### EXERCISE OBJECTIVE
Take the line containing "- change: scaled" and every line after it to the end of the data, and write them out exactly as they appear.

### LISTED RECORDS
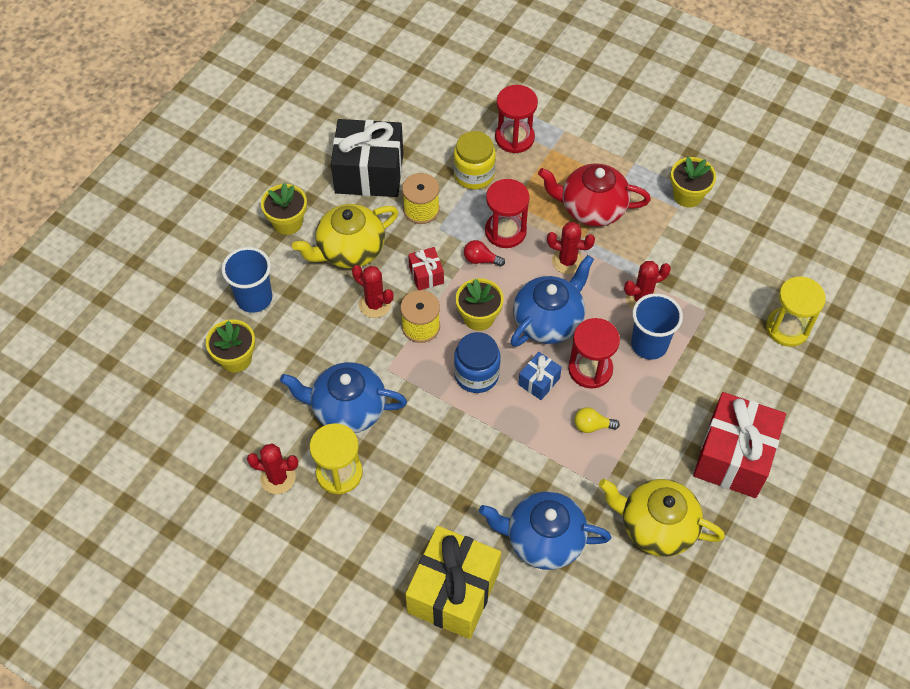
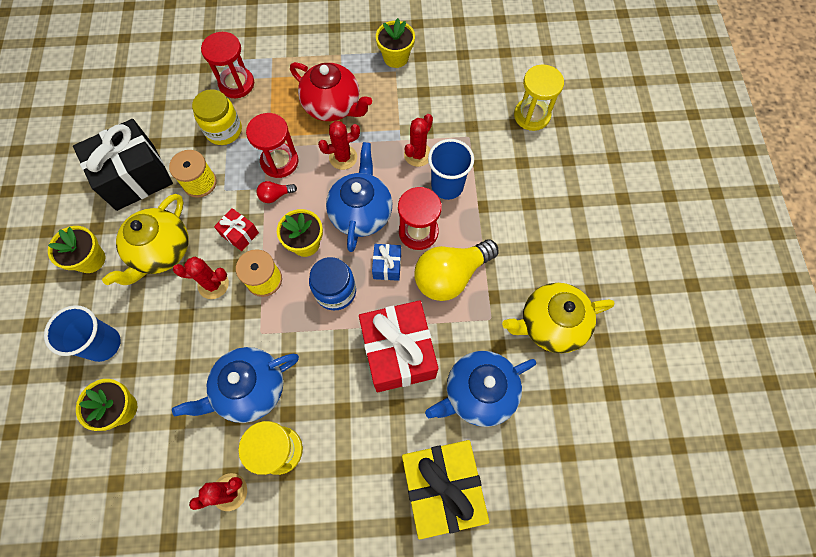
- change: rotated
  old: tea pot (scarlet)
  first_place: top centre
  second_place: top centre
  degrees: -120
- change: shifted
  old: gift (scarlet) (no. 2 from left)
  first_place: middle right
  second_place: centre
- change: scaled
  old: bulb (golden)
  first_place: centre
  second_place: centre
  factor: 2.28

### WRITTEN RESPONSE
- change: scaled
  old: bulb (golden)
  first_place: centre
  second_place: centre
  factor: 2.28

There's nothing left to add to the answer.